Start of Recorded data

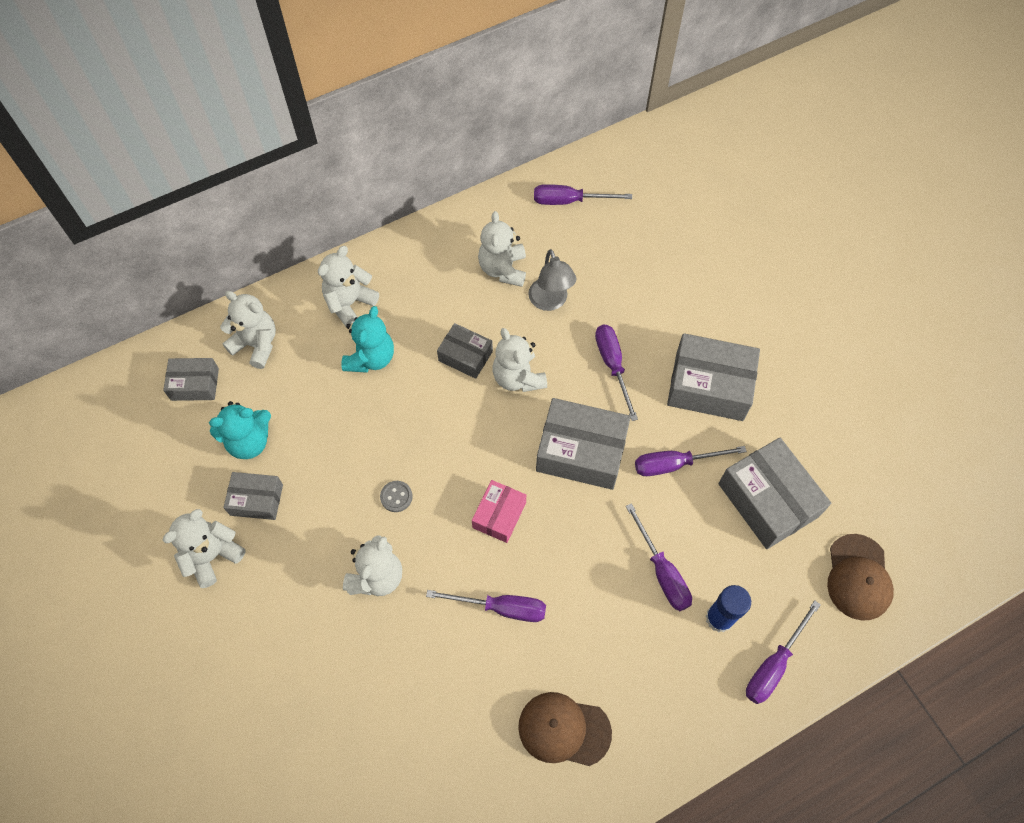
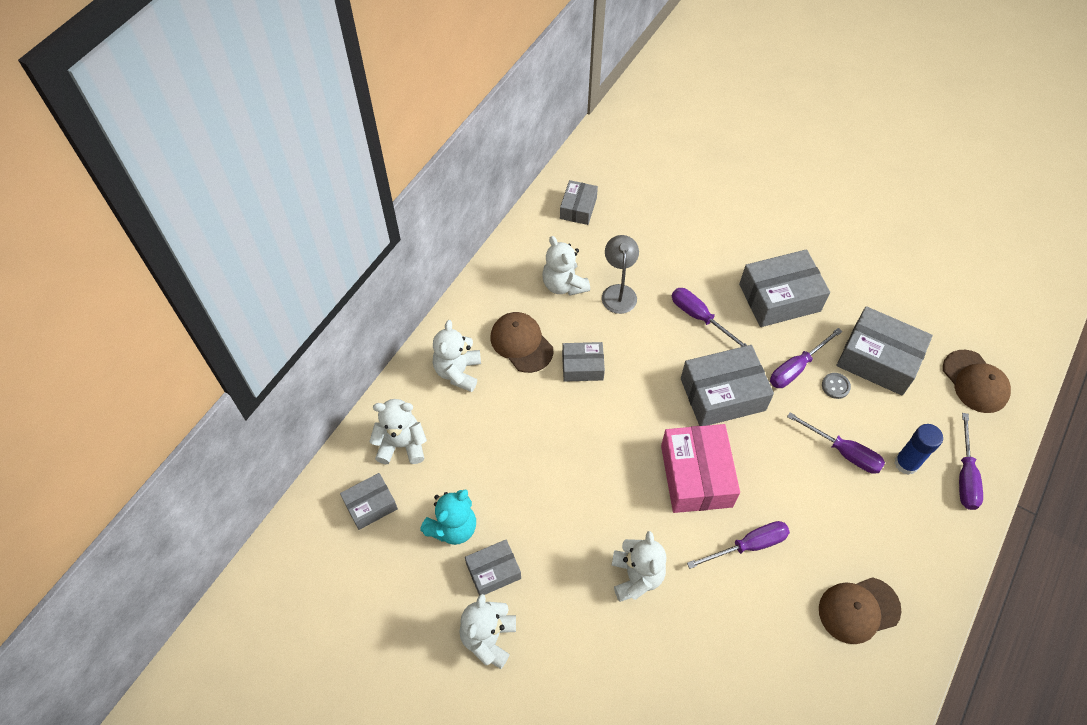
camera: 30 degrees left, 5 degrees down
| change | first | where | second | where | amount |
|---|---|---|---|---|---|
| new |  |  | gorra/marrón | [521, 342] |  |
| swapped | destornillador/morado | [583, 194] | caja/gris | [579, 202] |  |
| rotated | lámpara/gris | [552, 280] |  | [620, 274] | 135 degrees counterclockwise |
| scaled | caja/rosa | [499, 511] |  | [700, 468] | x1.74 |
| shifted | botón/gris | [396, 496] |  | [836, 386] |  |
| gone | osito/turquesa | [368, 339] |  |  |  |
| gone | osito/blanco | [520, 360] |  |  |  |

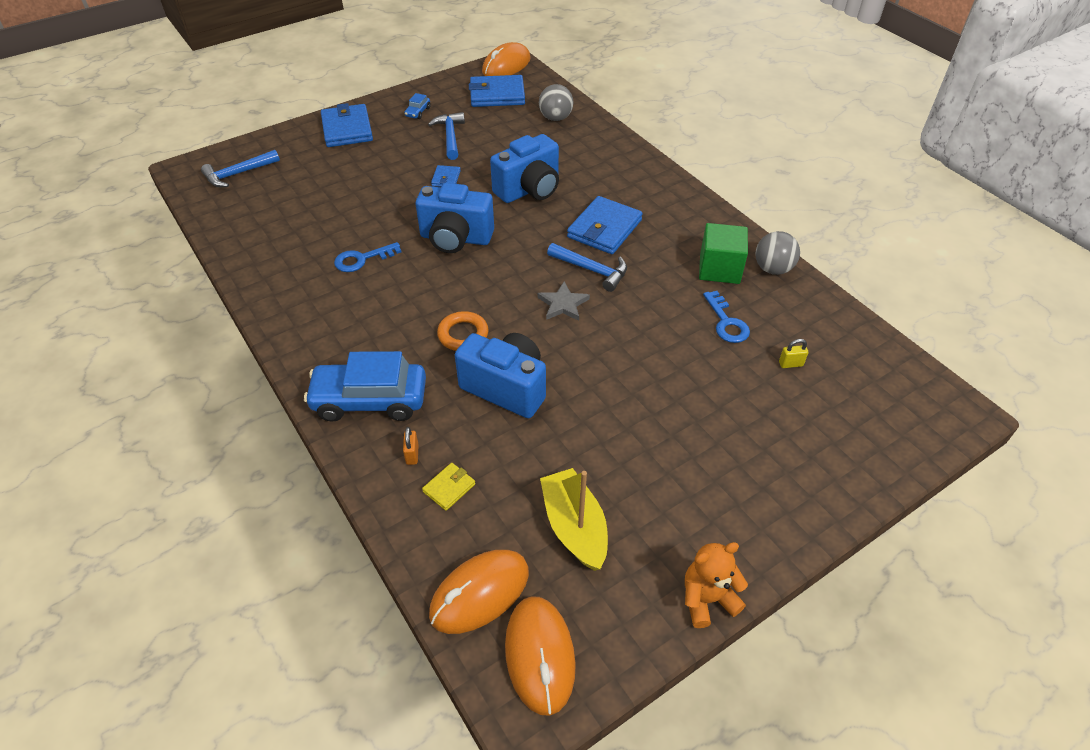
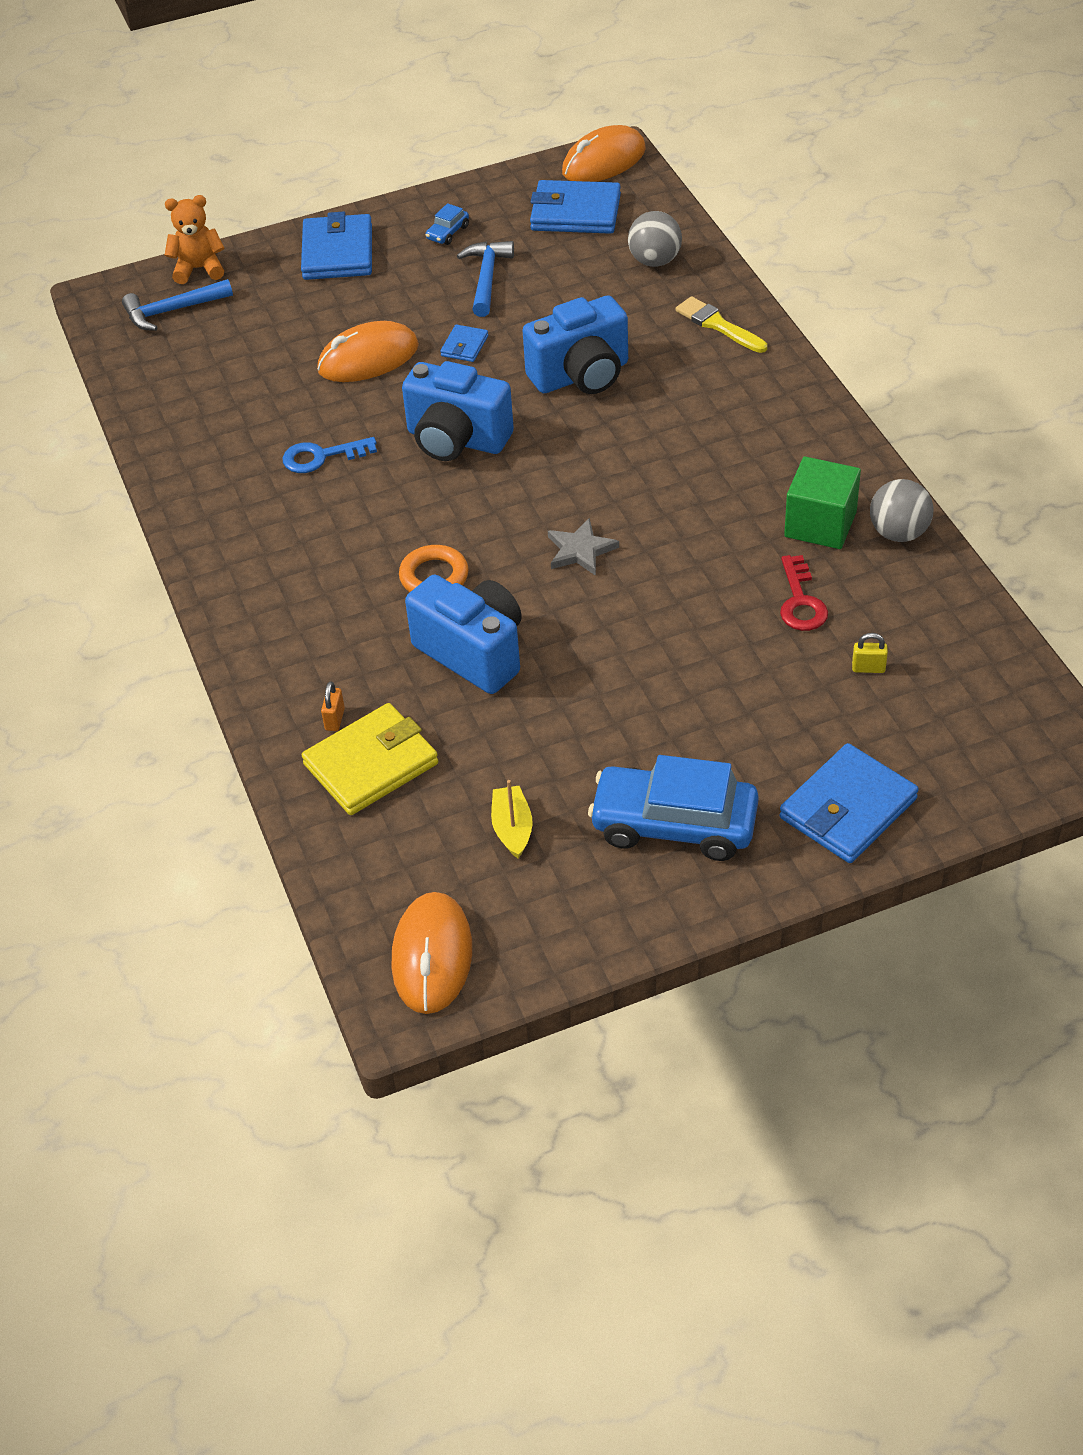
camera: 15 degrees right, 0 degrees up
| change | first | where | second | where | amount |
|---|---|---|---|---|---|
| shifted | osito/naranja | [716, 585] |  | [194, 239] |  |
| scaled | cartera/amarillo | [448, 487] |  | [370, 759] | x2.04 |
| shifted | ratón/naranja | [479, 592] |  | [368, 351] |  |
| scaled | barco/amarillo | [574, 519] |  | [511, 819] | x0.60 |
| shifted | coche/azul | [365, 386] |  | [673, 808] |  |
| new |  |  | pincel/amarillo | [721, 324] |  |
| shifted | cartera/azul | [605, 225] |  | [849, 803] |  |
| repainted | llave/azul | [726, 317] | llave/rojo | [804, 593] |  |
| gone | martillo/azul | [587, 267] |  |  |  |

End of Recorded data

#### Goal of the exercise
Nothing but an exact repeat of the records, pictures excluded, belongs in the answer.

#### Exercise response
camera: 30 degrees left, 5 degrees down
| change | first | where | second | where | amount |
|---|---|---|---|---|---|
| new |  |  | gorra/marrón | [521, 342] |  |
| swapped | destornillador/morado | [583, 194] | caja/gris | [579, 202] |  |
| rotated | lámpara/gris | [552, 280] |  | [620, 274] | 135 degrees counterclockwise |
| scaled | caja/rosa | [499, 511] |  | [700, 468] | x1.74 |
| shifted | botón/gris | [396, 496] |  | [836, 386] |  |
| gone | osito/turquesa | [368, 339] |  |  |  |
| gone | osito/blanco | [520, 360] |  |  |  |

camera: 15 degrees right, 0 degrees up
| change | first | where | second | where | amount |
|---|---|---|---|---|---|
| shifted | osito/naranja | [716, 585] |  | [194, 239] |  |
| scaled | cartera/amarillo | [448, 487] |  | [370, 759] | x2.04 |
| shifted | ratón/naranja | [479, 592] |  | [368, 351] |  |
| scaled | barco/amarillo | [574, 519] |  | [511, 819] | x0.60 |
| shifted | coche/azul | [365, 386] |  | [673, 808] |  |
| new |  |  | pincel/amarillo | [721, 324] |  |
| shifted | cartera/azul | [605, 225] |  | [849, 803] |  |
| repainted | llave/azul | [726, 317] | llave/rojo | [804, 593] |  |
| gone | martillo/azul | [587, 267] |  |  |  |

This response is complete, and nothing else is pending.